Try it
Gather the lines below that include the string "bucket", copying each in full.

Object state change records:

•••••

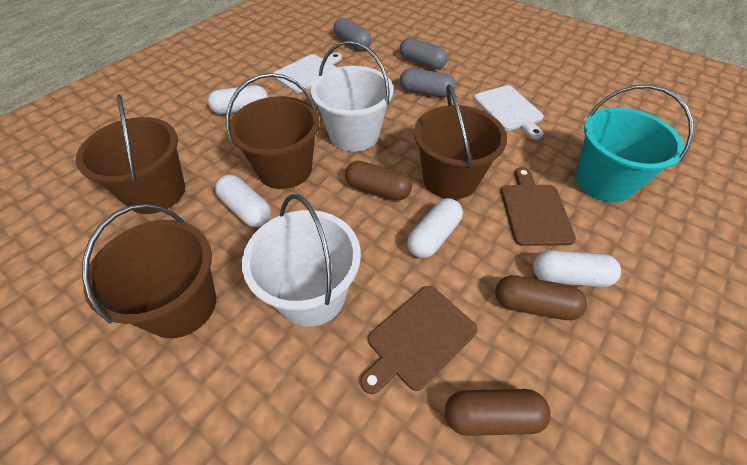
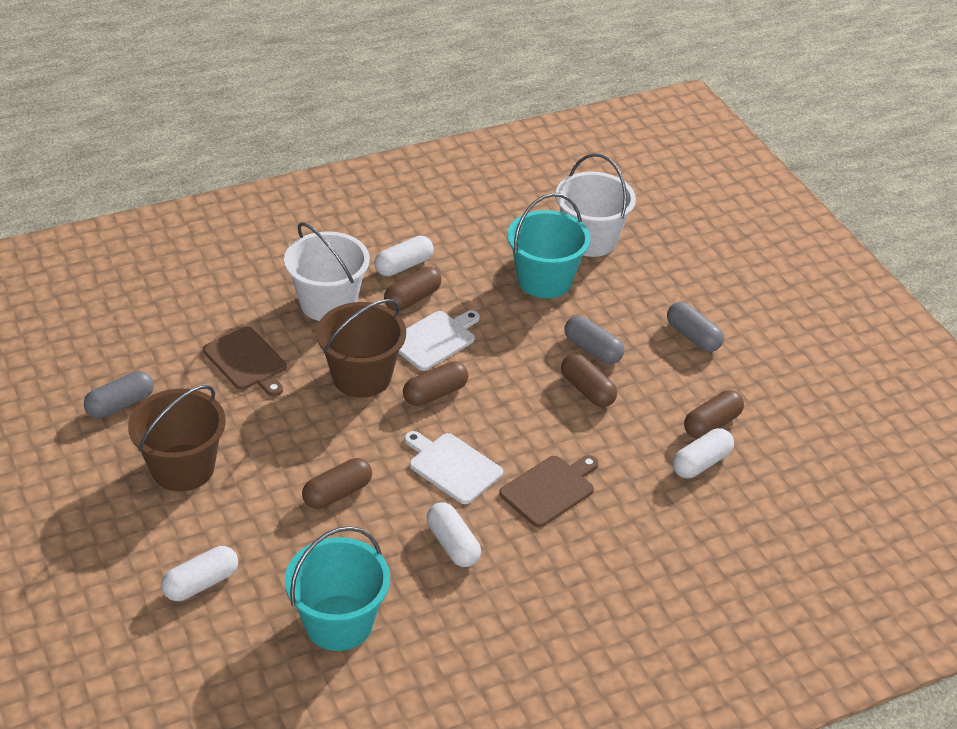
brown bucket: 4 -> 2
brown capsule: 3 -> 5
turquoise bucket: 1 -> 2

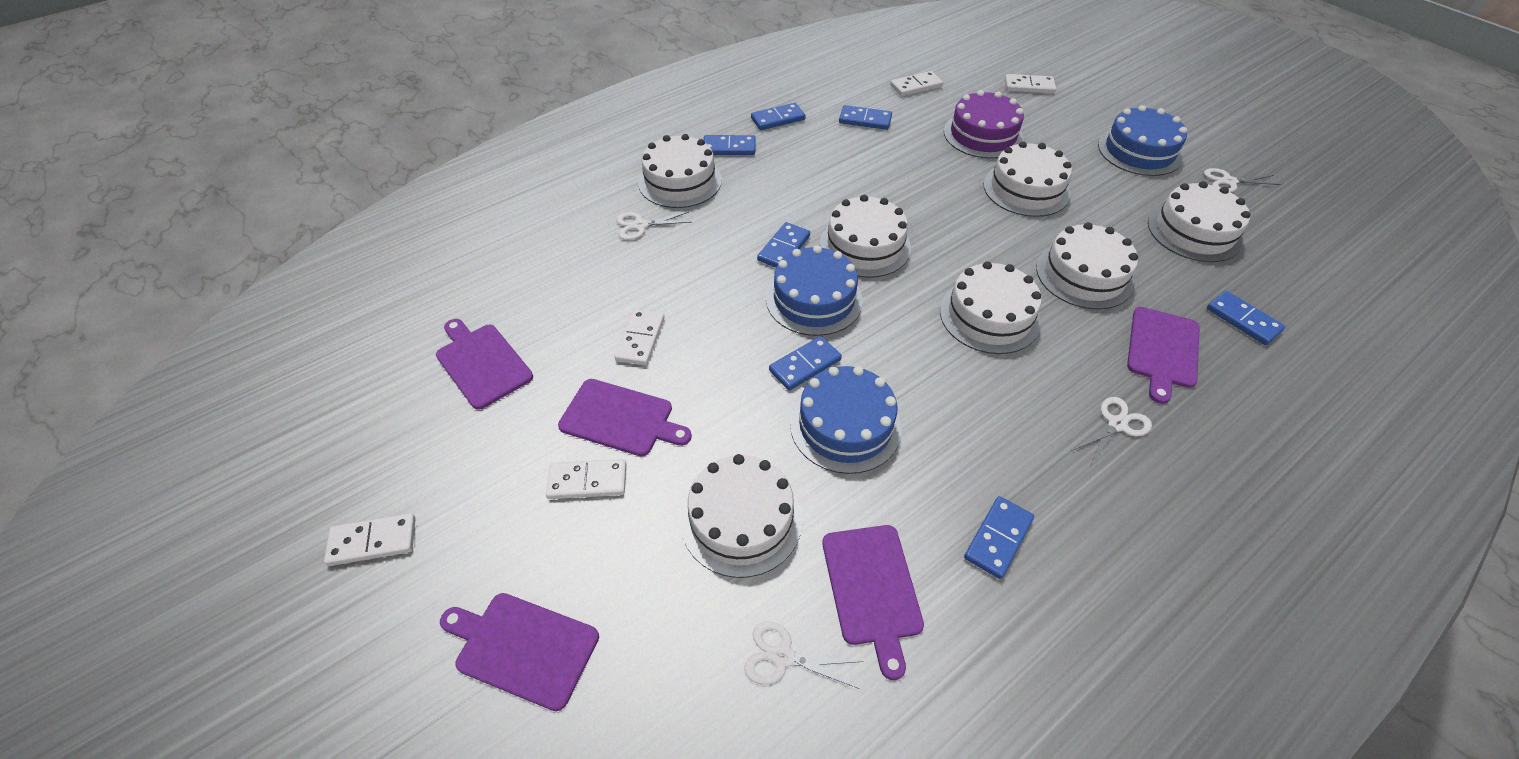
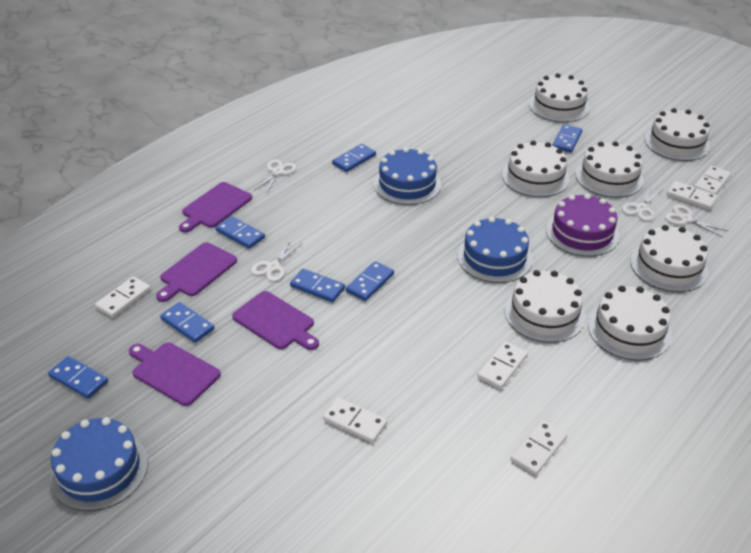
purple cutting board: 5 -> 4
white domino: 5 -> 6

•••••

Result of this exercise
brown bucket: 4 -> 2
turquoise bucket: 1 -> 2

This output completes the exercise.